◆ **Data to process**:
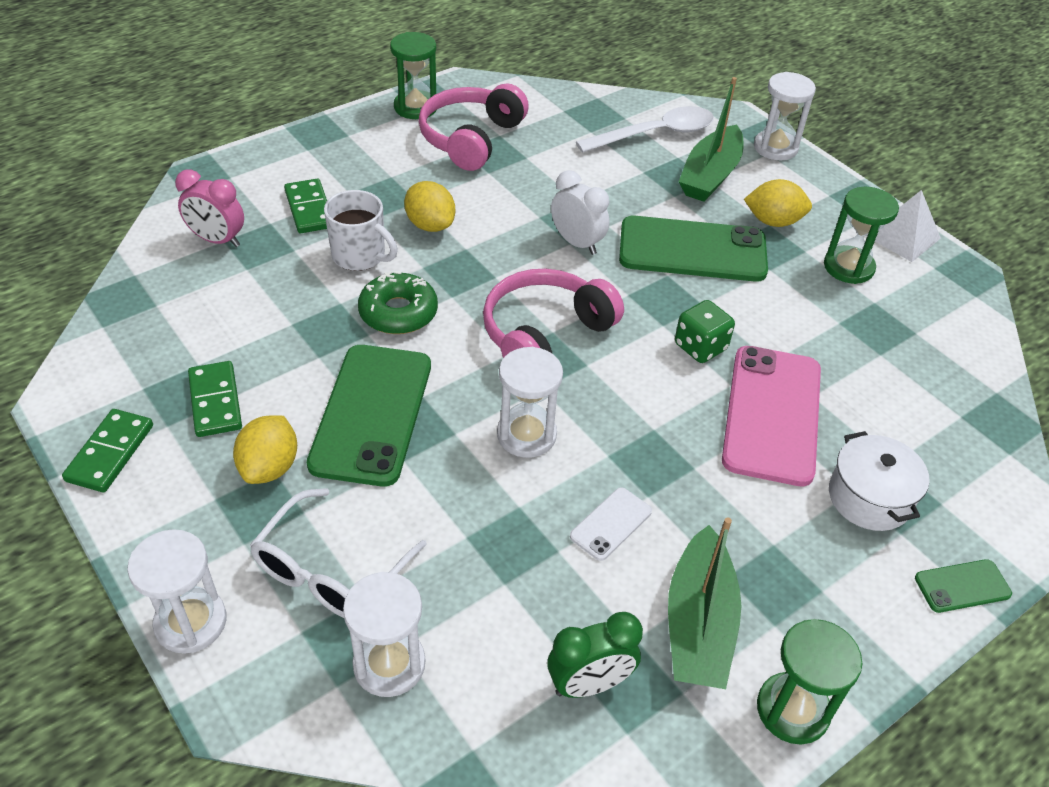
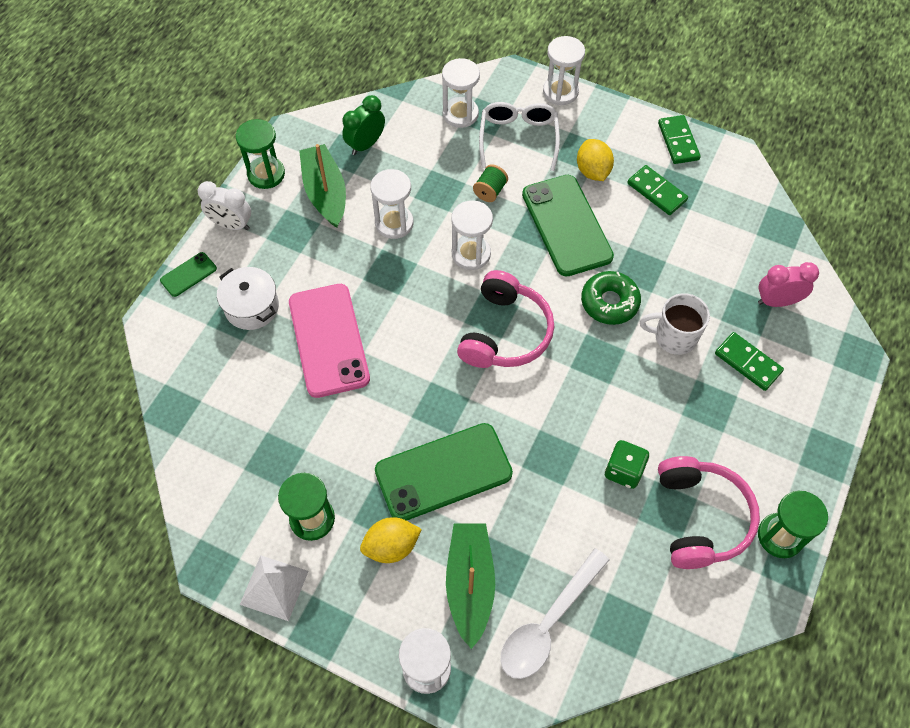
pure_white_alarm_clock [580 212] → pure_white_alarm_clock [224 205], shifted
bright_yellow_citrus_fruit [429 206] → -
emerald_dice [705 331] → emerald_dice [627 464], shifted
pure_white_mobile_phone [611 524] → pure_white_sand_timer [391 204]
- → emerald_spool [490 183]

◆ **Problem description**: Nothing but the lines from the one with "bright_yellow_citrus_fruit [429 206]" to the last line of the data should appear in the answer, each exactly as it stands.

◆ **Your response**:
bright_yellow_citrus_fruit [429 206] → -
emerald_dice [705 331] → emerald_dice [627 464], shifted
pure_white_mobile_phone [611 524] → pure_white_sand_timer [391 204]
- → emerald_spool [490 183]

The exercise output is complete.